#### [Task brief]
Every entry needs to be printed exactly, please.
BEGIN Records for this exercise
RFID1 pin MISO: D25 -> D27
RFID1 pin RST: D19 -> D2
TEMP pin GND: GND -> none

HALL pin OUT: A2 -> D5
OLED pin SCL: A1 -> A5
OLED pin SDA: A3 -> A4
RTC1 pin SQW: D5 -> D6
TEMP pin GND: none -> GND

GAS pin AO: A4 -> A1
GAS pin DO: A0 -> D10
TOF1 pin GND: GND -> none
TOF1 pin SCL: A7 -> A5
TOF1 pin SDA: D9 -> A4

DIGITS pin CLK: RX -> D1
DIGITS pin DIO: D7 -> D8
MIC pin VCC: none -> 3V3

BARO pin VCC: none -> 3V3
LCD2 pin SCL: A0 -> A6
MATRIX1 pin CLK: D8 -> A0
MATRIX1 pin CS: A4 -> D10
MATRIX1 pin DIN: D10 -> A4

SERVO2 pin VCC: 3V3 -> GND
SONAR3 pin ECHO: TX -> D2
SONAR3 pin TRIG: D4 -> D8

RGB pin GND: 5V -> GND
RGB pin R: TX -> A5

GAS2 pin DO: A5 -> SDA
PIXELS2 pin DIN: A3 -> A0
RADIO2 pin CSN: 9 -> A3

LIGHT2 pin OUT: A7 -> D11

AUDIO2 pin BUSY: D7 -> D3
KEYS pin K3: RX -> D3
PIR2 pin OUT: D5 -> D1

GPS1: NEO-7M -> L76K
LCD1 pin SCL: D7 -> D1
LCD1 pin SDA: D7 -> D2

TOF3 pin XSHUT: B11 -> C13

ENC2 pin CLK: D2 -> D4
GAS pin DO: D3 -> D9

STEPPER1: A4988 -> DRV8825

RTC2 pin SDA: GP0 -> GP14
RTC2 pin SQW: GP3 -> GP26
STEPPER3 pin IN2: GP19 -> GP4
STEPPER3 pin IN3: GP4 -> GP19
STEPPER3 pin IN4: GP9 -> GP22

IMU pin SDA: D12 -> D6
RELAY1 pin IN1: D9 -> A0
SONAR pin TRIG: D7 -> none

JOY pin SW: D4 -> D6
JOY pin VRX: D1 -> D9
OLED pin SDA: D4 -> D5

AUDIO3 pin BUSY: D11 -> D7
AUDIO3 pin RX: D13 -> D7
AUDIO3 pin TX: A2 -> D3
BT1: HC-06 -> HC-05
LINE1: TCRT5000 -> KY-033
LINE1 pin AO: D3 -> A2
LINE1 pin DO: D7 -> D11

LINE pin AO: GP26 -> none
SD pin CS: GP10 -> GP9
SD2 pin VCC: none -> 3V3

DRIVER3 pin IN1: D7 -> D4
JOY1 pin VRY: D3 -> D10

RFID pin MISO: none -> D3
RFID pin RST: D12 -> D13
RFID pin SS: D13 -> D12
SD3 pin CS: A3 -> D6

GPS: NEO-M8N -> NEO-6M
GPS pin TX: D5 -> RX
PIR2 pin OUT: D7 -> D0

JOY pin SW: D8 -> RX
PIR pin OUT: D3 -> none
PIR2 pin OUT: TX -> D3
END Records for this exercise
#### [Solution to this exercise]
RFID1 pin MISO: D25 -> D27
RFID1 pin RST: D19 -> D2
TEMP pin GND: GND -> none

HALL pin OUT: A2 -> D5
OLED pin SCL: A1 -> A5
OLED pin SDA: A3 -> A4
RTC1 pin SQW: D5 -> D6
TEMP pin GND: none -> GND

GAS pin AO: A4 -> A1
GAS pin DO: A0 -> D10
TOF1 pin GND: GND -> none
TOF1 pin SCL: A7 -> A5
TOF1 pin SDA: D9 -> A4

DIGITS pin CLK: RX -> D1
DIGITS pin DIO: D7 -> D8
MIC pin VCC: none -> 3V3

BARO pin VCC: none -> 3V3
LCD2 pin SCL: A0 -> A6
MATRIX1 pin CLK: D8 -> A0
MATRIX1 pin CS: A4 -> D10
MATRIX1 pin DIN: D10 -> A4

SERVO2 pin VCC: 3V3 -> GND
SONAR3 pin ECHO: TX -> D2
SONAR3 pin TRIG: D4 -> D8

RGB pin GND: 5V -> GND
RGB pin R: TX -> A5

GAS2 pin DO: A5 -> SDA
PIXELS2 pin DIN: A3 -> A0
RADIO2 pin CSN: 9 -> A3

LIGHT2 pin OUT: A7 -> D11

AUDIO2 pin BUSY: D7 -> D3
KEYS pin K3: RX -> D3
PIR2 pin OUT: D5 -> D1

GPS1: NEO-7M -> L76K
LCD1 pin SCL: D7 -> D1
LCD1 pin SDA: D7 -> D2

TOF3 pin XSHUT: B11 -> C13

ENC2 pin CLK: D2 -> D4
GAS pin DO: D3 -> D9

STEPPER1: A4988 -> DRV8825

RTC2 pin SDA: GP0 -> GP14
RTC2 pin SQW: GP3 -> GP26
STEPPER3 pin IN2: GP19 -> GP4
STEPPER3 pin IN3: GP4 -> GP19
STEPPER3 pin IN4: GP9 -> GP22

IMU pin SDA: D12 -> D6
RELAY1 pin IN1: D9 -> A0
SONAR pin TRIG: D7 -> none

JOY pin SW: D4 -> D6
JOY pin VRX: D1 -> D9
OLED pin SDA: D4 -> D5

AUDIO3 pin BUSY: D11 -> D7
AUDIO3 pin RX: D13 -> D7
AUDIO3 pin TX: A2 -> D3
BT1: HC-06 -> HC-05
LINE1: TCRT5000 -> KY-033
LINE1 pin AO: D3 -> A2
LINE1 pin DO: D7 -> D11

LINE pin AO: GP26 -> none
SD pin CS: GP10 -> GP9
SD2 pin VCC: none -> 3V3

DRIVER3 pin IN1: D7 -> D4
JOY1 pin VRY: D3 -> D10

RFID pin MISO: none -> D3
RFID pin RST: D12 -> D13
RFID pin SS: D13 -> D12
SD3 pin CS: A3 -> D6

GPS: NEO-M8N -> NEO-6M
GPS pin TX: D5 -> RX
PIR2 pin OUT: D7 -> D0

JOY pin SW: D8 -> RX
PIR pin OUT: D3 -> none
PIR2 pin OUT: TX -> D3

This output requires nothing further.